#### Record extracts ####

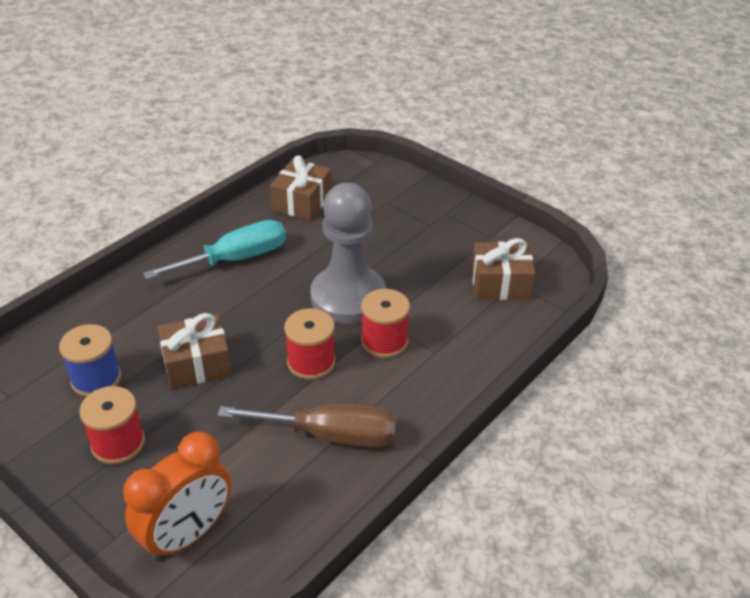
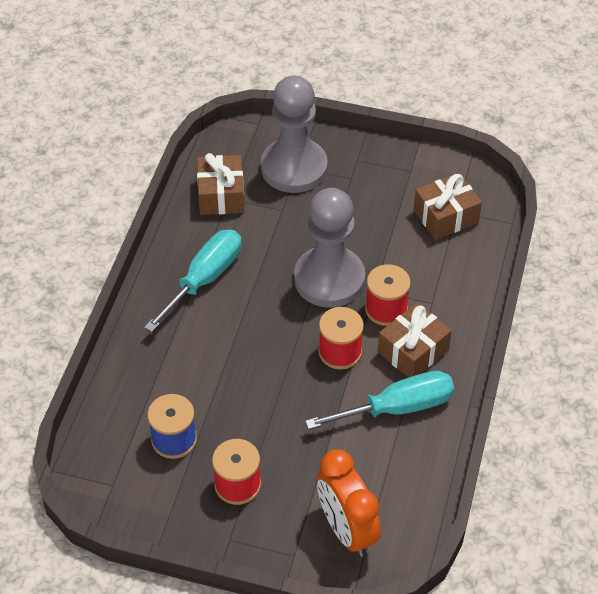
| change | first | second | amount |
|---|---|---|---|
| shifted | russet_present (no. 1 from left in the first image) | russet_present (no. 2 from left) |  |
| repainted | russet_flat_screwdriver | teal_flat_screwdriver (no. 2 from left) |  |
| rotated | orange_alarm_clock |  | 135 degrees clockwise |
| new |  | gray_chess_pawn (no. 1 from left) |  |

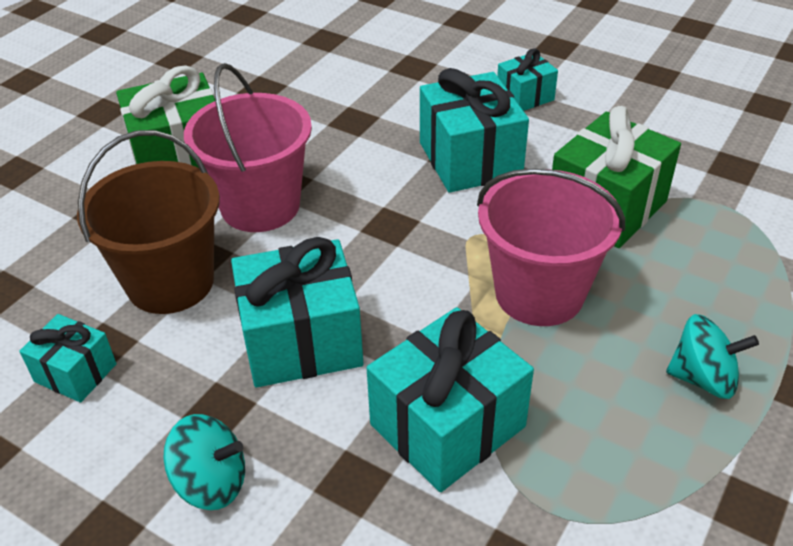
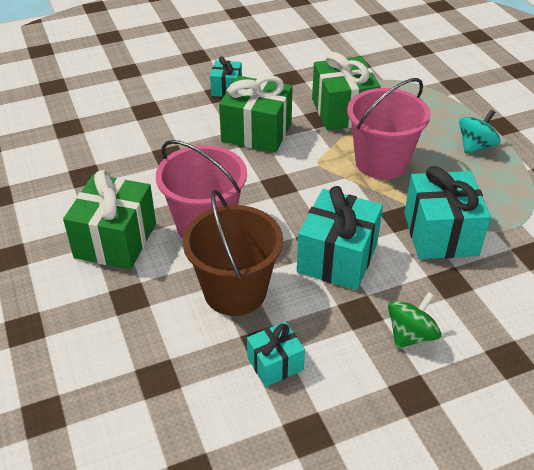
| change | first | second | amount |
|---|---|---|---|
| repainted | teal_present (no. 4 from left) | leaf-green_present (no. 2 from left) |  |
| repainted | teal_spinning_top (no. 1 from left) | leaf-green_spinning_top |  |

####

▶ Task prompt:
Your answer should consist of all lines in the listing above that contain "left".

▶ Solution for this task:
| shifted | russet_present (no. 1 from left in the first image) | russet_present (no. 2 from left) |  |
| repainted | russet_flat_screwdriver | teal_flat_screwdriver (no. 2 from left) |  |
| new |  | gray_chess_pawn (no. 1 from left) |  |
| repainted | teal_present (no. 4 from left) | leaf-green_present (no. 2 from left) |  |
| repainted | teal_spinning_top (no. 1 from left) | leaf-green_spinning_top |  |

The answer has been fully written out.